> [The task]: Restate word for word the lines below that run from the one holding "red rectangle: (54, 320) -> (13, 184), moved" through the one holding "purple line: (69, 149) -> (76, 126), moved", inclusive. Pictures don't belong in the copy.

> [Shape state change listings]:

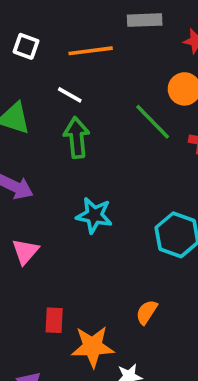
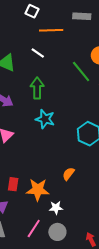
white square: (26, 46) -> (32, 11), moved
green arrow: (77, 138) -> (37, 88), moved
red rectangle: (54, 320) -> (13, 184), moved

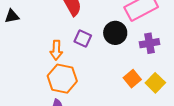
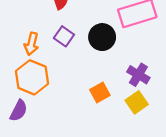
purple cross: (149, 43) -> (138, 75), moved, turned 30
orange square: (132, 79) -> (100, 93), moved

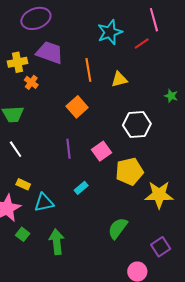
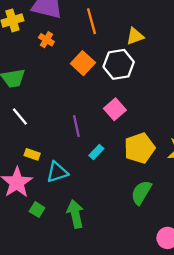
yellow triangle: (119, 79) -> (135, 36), moved
orange cross: (31, 82) -> (46, 40), moved
white hexagon: (137, 125) -> (119, 64), moved
purple line: (69, 149) -> (76, 126), moved
yellow pentagon: (129, 171) -> (140, 148), moved

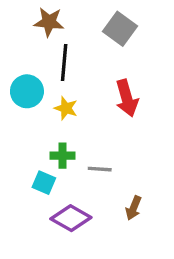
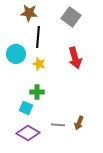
gray line: (100, 169) -> (58, 125), moved
purple diamond: (71, 218) -> (28, 133), moved

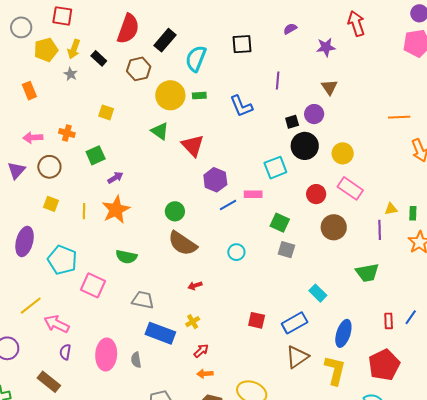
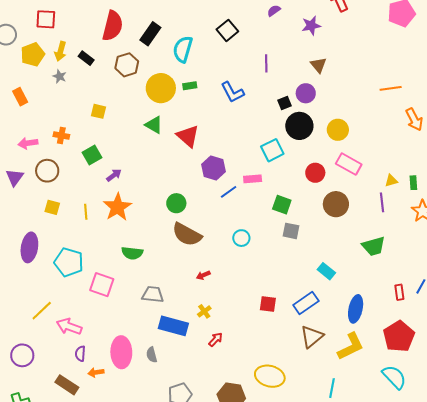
black square: (242, 44) -> (227, 30), turned -30
yellow L-shape: (335, 370) -> (351, 346), turned 56
orange arrow: (205, 374) -> (96, 372), moved

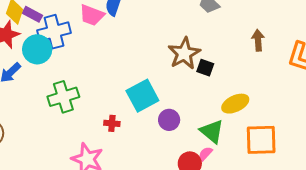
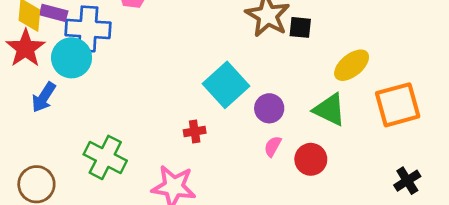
blue cross: (54, 32) -> (88, 29), turned 32
green cross: (63, 97) -> (105, 157), moved, turned -32
pink semicircle: (205, 154) -> (273, 146), moved

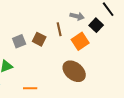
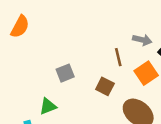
brown square: (39, 39) -> (105, 86), moved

> [Answer for this exercise]:
red rectangle: (54, 320) -> (13, 184), moved

purple cross: (149, 43) -> (138, 75), moved, turned 30
orange square: (132, 79) -> (100, 93), moved

yellow triangle: (119, 79) -> (135, 36), moved
orange cross: (31, 82) -> (46, 40), moved
white hexagon: (137, 125) -> (119, 64), moved
purple line: (69, 149) -> (76, 126), moved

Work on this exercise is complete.